:: Study material ::
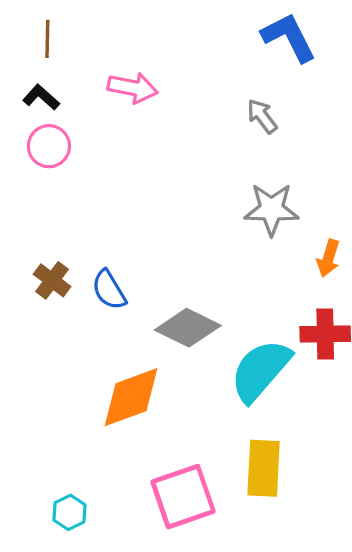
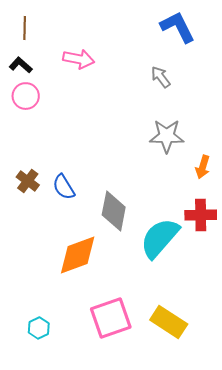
gray diamond: (188, 328) -> (114, 211), turned 75
yellow rectangle: (264, 468) -> (169, 322), moved, turned -60

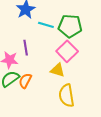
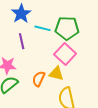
purple line: (26, 48) -> (22, 41), moved
orange semicircle: (25, 81) -> (39, 79), moved

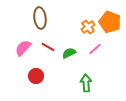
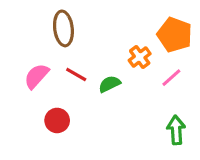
orange cross: (88, 27) -> (140, 57), moved
pink line: (95, 49) -> (171, 78), moved
green arrow: (86, 83) -> (176, 130), moved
:::
— Assignment —
Set down all of the material above exactly as written, leaving the pictures out.

— Solution below —
gray diamond: (188, 328) -> (114, 211), turned 75
yellow rectangle: (264, 468) -> (169, 322), moved, turned -60

purple line: (26, 48) -> (22, 41), moved
orange semicircle: (25, 81) -> (39, 79), moved

orange cross: (88, 27) -> (140, 57), moved
pink line: (95, 49) -> (171, 78), moved
green arrow: (86, 83) -> (176, 130), moved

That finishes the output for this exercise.